_Exercise description_
Which lines in the data below contain the word "test"? Return each of them.

_Given records_
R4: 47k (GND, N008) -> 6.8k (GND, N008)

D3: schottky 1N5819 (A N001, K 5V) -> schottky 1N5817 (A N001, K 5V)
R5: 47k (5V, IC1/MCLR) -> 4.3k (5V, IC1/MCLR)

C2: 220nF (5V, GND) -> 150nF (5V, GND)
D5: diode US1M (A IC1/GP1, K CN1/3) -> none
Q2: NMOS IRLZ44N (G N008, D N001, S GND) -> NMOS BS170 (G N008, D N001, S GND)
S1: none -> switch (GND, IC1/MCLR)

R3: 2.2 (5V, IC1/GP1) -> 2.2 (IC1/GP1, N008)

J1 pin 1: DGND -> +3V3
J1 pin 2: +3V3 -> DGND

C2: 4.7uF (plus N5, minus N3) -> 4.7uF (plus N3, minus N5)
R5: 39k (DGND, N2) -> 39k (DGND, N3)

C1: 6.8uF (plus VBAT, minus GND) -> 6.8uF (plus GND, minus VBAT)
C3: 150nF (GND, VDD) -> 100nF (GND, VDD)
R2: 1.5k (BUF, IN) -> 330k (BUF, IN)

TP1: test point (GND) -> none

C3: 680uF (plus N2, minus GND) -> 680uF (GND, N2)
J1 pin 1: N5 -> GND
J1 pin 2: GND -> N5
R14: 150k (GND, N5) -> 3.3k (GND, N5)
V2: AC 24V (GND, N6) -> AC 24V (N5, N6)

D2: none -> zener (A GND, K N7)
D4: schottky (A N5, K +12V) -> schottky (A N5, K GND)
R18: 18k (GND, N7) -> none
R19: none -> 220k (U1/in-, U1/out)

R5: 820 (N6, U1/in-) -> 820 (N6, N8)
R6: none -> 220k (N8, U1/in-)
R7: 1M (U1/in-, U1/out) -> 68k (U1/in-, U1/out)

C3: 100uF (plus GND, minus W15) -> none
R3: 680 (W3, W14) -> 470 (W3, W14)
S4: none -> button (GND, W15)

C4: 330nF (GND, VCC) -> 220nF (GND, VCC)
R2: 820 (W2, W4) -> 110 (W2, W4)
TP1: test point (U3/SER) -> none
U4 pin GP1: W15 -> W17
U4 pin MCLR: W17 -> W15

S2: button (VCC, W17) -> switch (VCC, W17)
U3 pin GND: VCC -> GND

_Answer space_
TP1: test point (GND) -> none
TP1: test point (U3/SER) -> none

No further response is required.